[Edit tracking data]
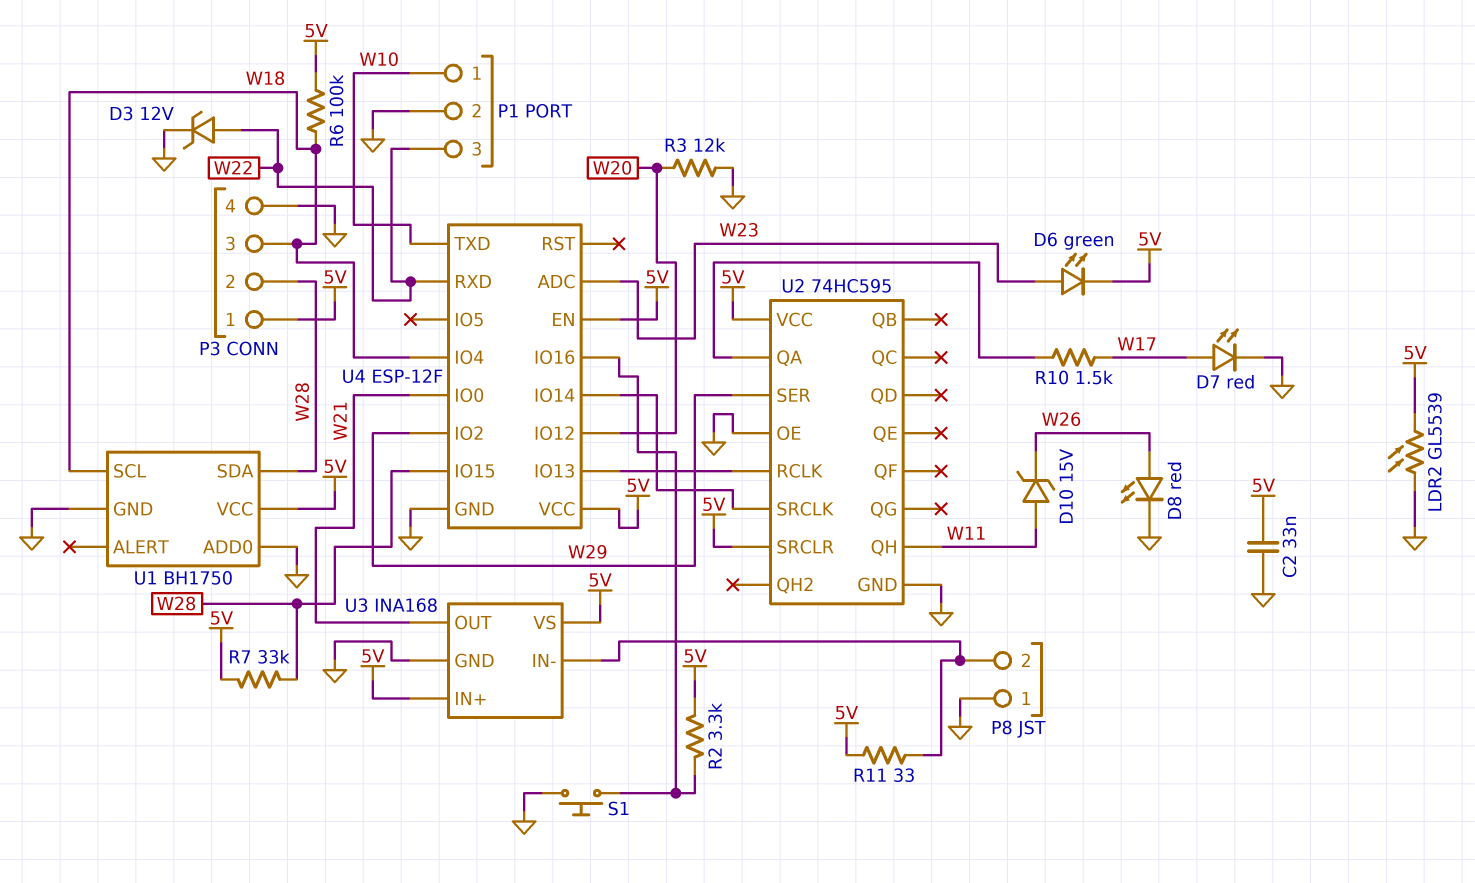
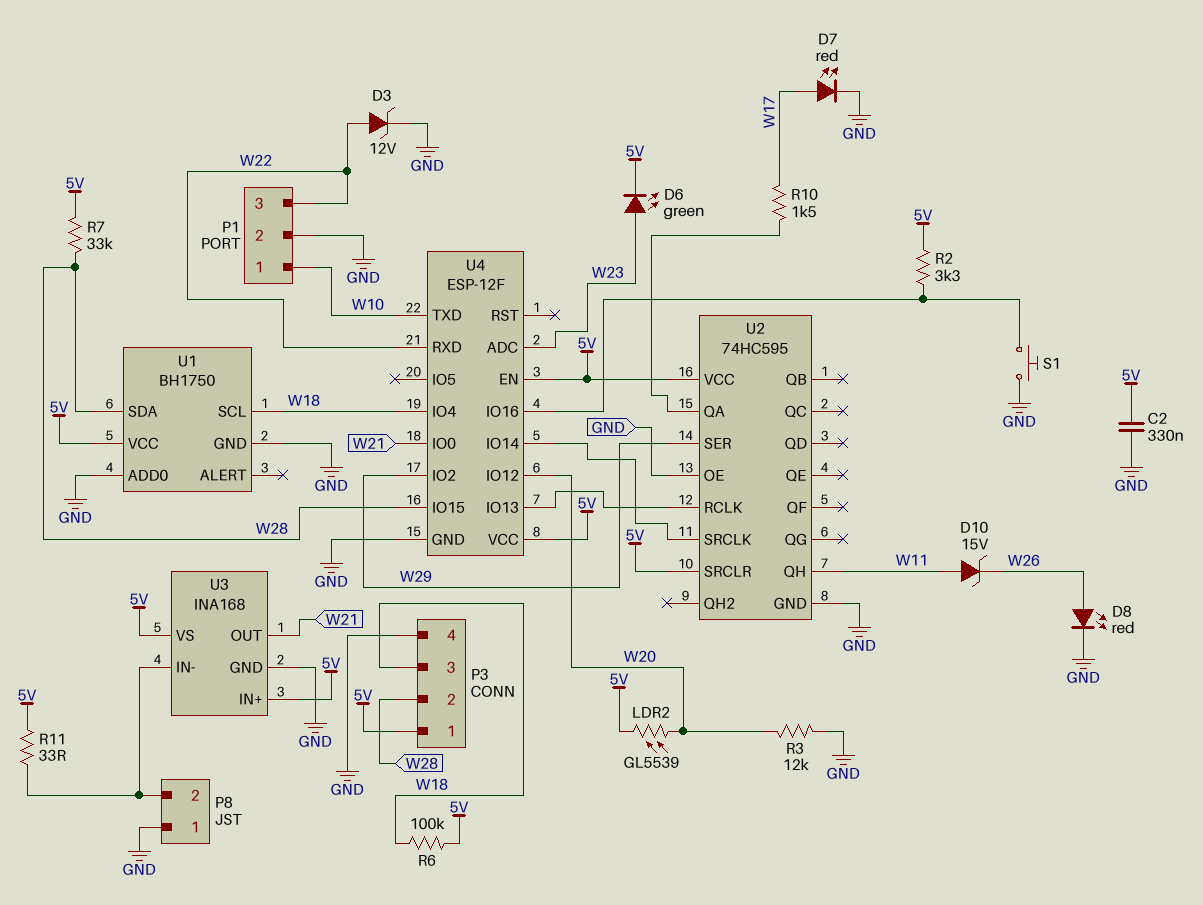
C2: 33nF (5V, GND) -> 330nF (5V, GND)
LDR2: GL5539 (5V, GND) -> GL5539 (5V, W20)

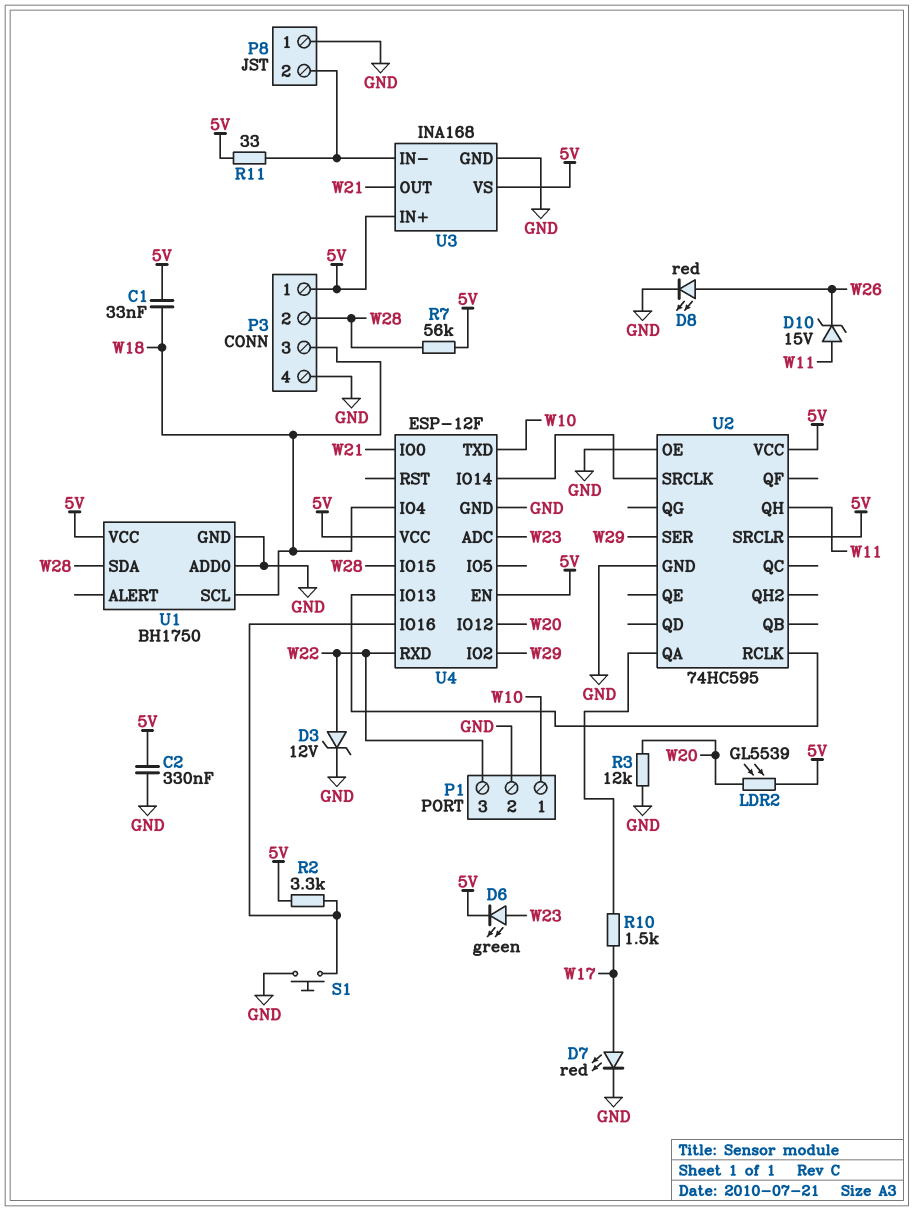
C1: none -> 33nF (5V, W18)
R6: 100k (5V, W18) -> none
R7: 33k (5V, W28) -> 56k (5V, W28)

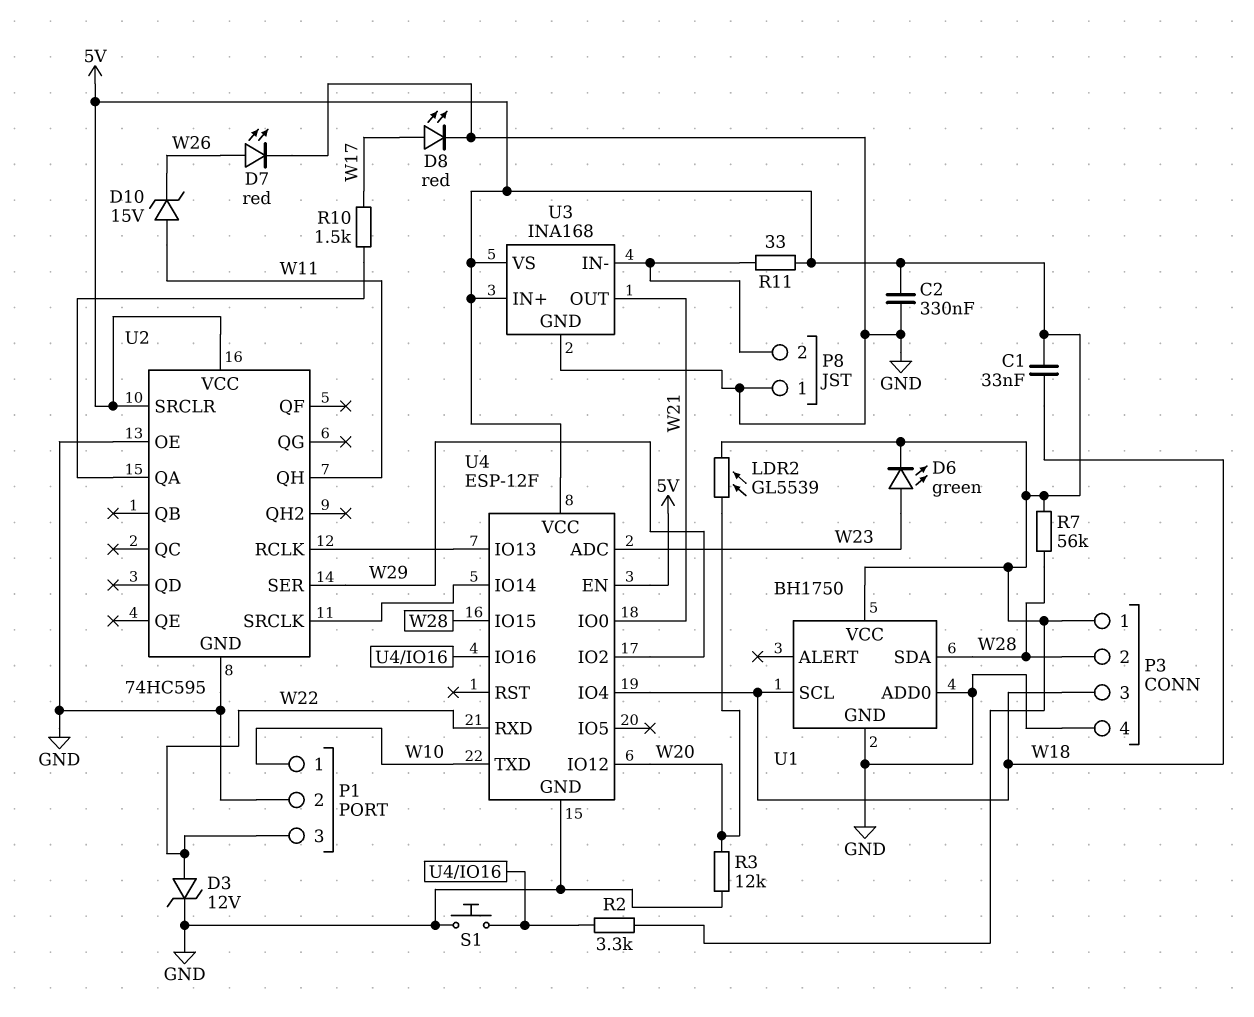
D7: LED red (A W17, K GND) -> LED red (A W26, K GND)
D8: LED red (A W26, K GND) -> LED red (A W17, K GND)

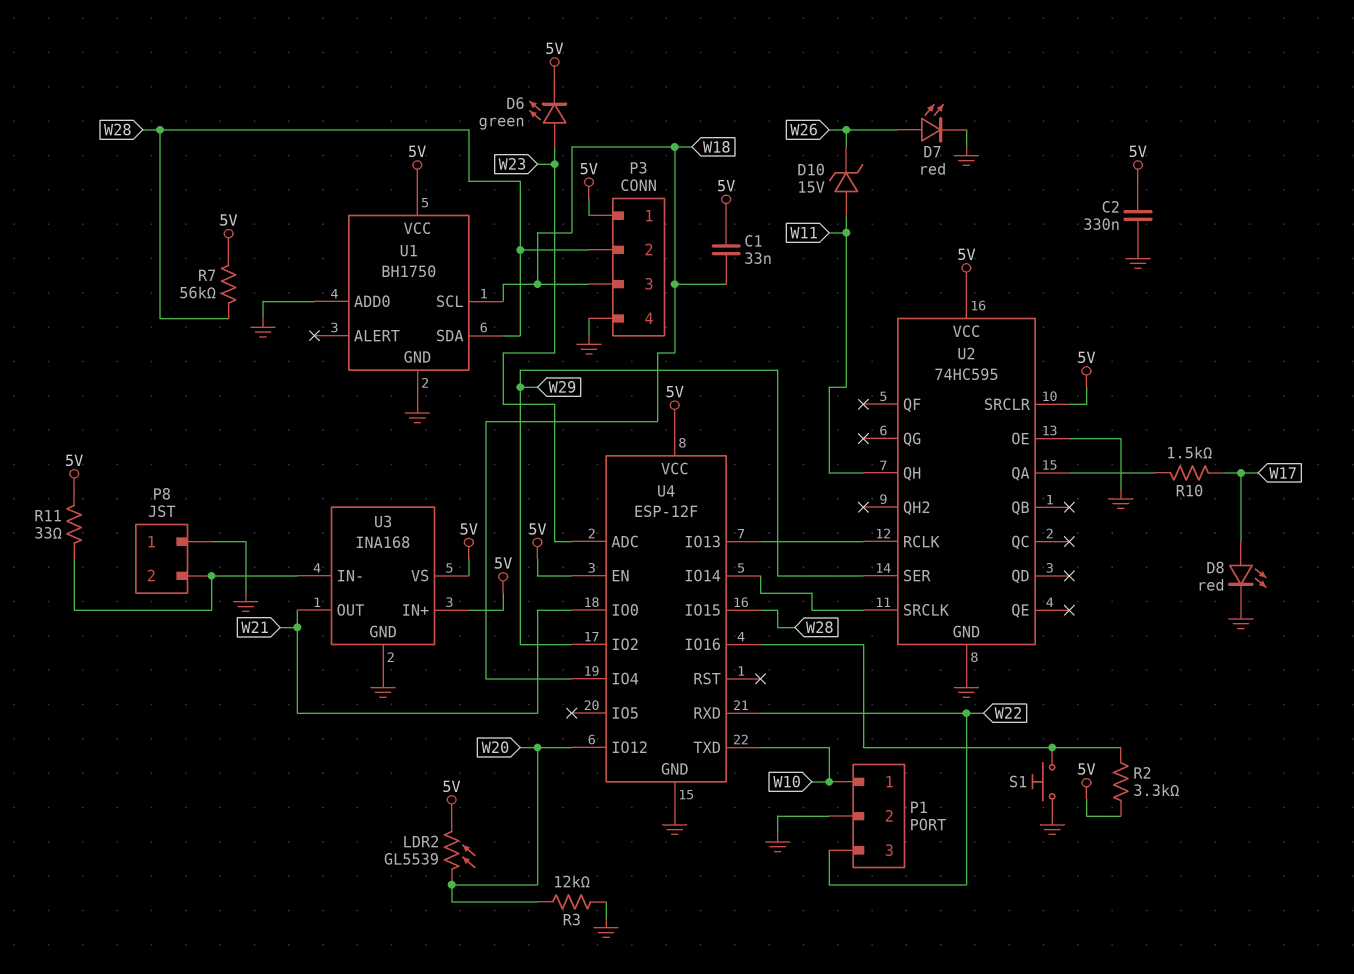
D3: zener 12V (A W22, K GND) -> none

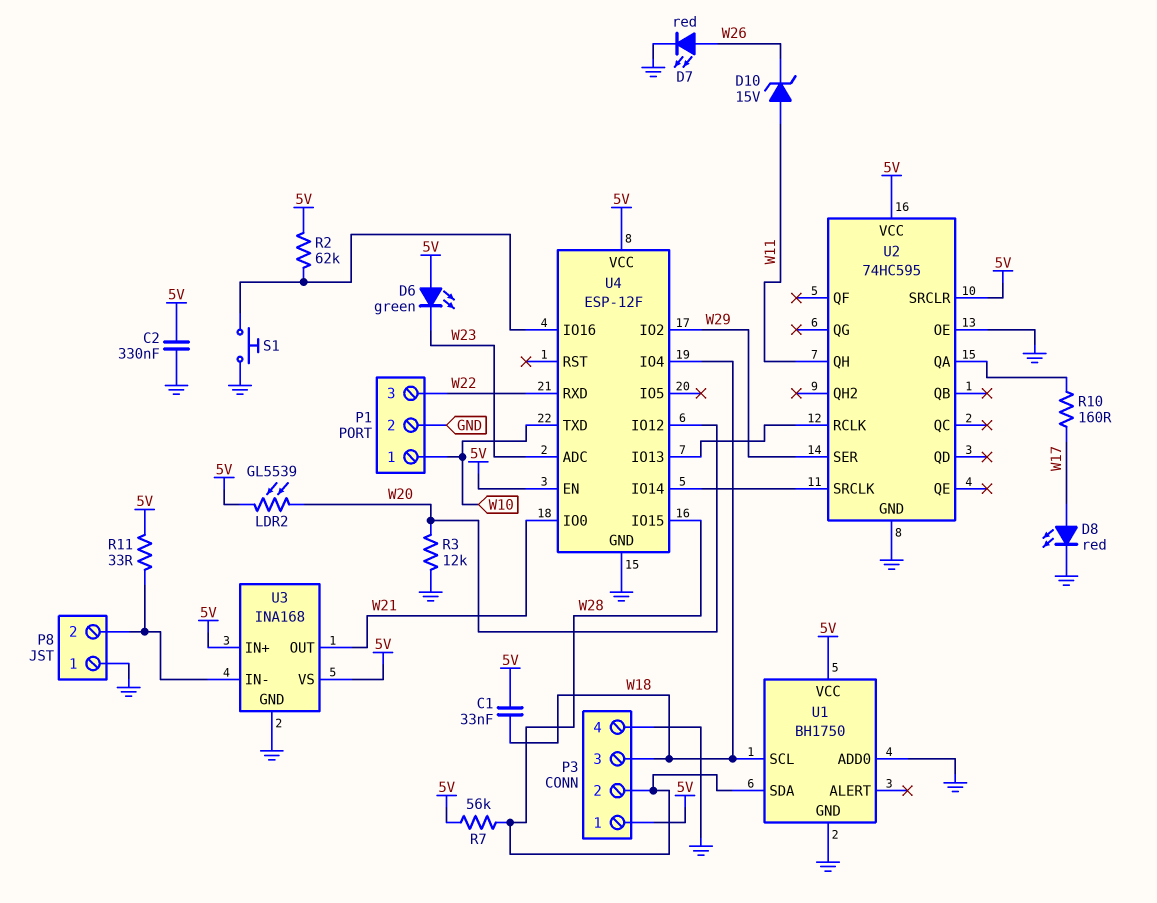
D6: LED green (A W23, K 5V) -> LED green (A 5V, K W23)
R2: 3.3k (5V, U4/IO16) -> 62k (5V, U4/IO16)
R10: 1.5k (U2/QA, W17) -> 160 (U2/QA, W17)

● WHAT IS EXPECTED
Every line of the entries that includes "none" must be copied into the answer.

● RESULT
C1: none -> 33nF (5V, W18)
R6: 100k (5V, W18) -> none
D3: zener 12V (A W22, K GND) -> none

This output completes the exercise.